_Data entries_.
|---|
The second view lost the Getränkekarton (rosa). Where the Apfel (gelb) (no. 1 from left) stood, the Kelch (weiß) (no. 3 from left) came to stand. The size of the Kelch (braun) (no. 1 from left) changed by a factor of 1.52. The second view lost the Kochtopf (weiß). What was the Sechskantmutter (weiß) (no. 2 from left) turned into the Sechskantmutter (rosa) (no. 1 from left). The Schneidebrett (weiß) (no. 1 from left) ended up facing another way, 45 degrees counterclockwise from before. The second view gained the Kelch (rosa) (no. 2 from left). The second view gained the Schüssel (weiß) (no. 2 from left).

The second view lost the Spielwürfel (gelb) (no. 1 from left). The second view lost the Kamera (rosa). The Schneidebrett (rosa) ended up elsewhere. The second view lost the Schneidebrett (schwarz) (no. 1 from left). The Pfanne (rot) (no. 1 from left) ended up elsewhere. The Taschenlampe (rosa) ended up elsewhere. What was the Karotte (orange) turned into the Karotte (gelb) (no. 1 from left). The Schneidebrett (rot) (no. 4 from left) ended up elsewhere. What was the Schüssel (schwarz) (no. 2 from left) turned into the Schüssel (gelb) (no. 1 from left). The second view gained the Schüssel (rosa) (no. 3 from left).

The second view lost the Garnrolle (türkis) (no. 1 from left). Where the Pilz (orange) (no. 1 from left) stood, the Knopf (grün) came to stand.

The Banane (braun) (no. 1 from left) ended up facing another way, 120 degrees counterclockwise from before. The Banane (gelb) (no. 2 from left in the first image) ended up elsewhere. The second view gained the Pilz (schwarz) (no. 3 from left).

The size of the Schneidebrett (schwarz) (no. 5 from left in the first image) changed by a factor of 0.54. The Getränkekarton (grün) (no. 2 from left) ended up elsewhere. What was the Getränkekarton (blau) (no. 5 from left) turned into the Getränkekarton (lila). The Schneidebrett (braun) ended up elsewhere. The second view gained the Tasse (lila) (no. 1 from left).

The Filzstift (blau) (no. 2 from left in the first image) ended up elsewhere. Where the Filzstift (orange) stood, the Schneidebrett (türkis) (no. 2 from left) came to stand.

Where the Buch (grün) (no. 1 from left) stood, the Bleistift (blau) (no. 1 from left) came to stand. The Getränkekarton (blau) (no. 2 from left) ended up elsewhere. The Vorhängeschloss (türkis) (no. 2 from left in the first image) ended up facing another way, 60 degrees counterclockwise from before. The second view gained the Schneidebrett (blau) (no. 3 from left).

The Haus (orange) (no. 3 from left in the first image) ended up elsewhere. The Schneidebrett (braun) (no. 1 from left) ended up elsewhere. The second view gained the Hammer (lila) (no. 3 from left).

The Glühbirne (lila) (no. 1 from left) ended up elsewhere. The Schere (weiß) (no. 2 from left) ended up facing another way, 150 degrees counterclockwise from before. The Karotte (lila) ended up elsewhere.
|---|
_About this exercise_.
The data given before this task must be transcribed exactly and in full.

_Task response_.
The second view lost the Getränkekarton (rosa). Where the Apfel (gelb) (no. 1 from left) stood, the Kelch (weiß) (no. 3 from left) came to stand. The size of the Kelch (braun) (no. 1 from left) changed by a factor of 1.52. The second view lost the Kochtopf (weiß). What was the Sechskantmutter (weiß) (no. 2 from left) turned into the Sechskantmutter (rosa) (no. 1 from left). The Schneidebrett (weiß) (no. 1 from left) ended up facing another way, 45 degrees counterclockwise from before. The second view gained the Kelch (rosa) (no. 2 from left). The second view gained the Schüssel (weiß) (no. 2 from left).

The second view lost the Spielwürfel (gelb) (no. 1 from left). The second view lost the Kamera (rosa). The Schneidebrett (rosa) ended up elsewhere. The second view lost the Schneidebrett (schwarz) (no. 1 from left). The Pfanne (rot) (no. 1 from left) ended up elsewhere. The Taschenlampe (rosa) ended up elsewhere. What was the Karotte (orange) turned into the Karotte (gelb) (no. 1 from left). The Schneidebrett (rot) (no. 4 from left) ended up elsewhere. What was the Schüssel (schwarz) (no. 2 from left) turned into the Schüssel (gelb) (no. 1 from left). The second view gained the Schüssel (rosa) (no. 3 from left).

The second view lost the Garnrolle (türkis) (no. 1 from left). Where the Pilz (orange) (no. 1 from left) stood, the Knopf (grün) came to stand.

The Banane (braun) (no. 1 from left) ended up facing another way, 120 degrees counterclockwise from before. The Banane (gelb) (no. 2 from left in the first image) ended up elsewhere. The second view gained the Pilz (schwarz) (no. 3 from left).

The size of the Schneidebrett (schwarz) (no. 5 from left in the first image) changed by a factor of 0.54. The Getränkekarton (grün) (no. 2 from left) ended up elsewhere. What was the Getränkekarton (blau) (no. 5 from left) turned into the Getränkekarton (lila). The Schneidebrett (braun) ended up elsewhere. The second view gained the Tasse (lila) (no. 1 from left).

The Filzstift (blau) (no. 2 from left in the first image) ended up elsewhere. Where the Filzstift (orange) stood, the Schneidebrett (türkis) (no. 2 from left) came to stand.

Where the Buch (grün) (no. 1 from left) stood, the Bleistift (blau) (no. 1 from left) came to stand. The Getränkekarton (blau) (no. 2 from left) ended up elsewhere. The Vorhängeschloss (türkis) (no. 2 from left in the first image) ended up facing another way, 60 degrees counterclockwise from before. The second view gained the Schneidebrett (blau) (no. 3 from left).

The Haus (orange) (no. 3 from left in the first image) ended up elsewhere. The Schneidebrett (braun) (no. 1 from left) ended up elsewhere. The second view gained the Hammer (lila) (no. 3 from left).

The Glühbirne (lila) (no. 1 from left) ended up elsewhere. The Schere (weiß) (no. 2 from left) ended up facing another way, 150 degrees counterclockwise from before. The Karotte (lila) ended up elsewhere.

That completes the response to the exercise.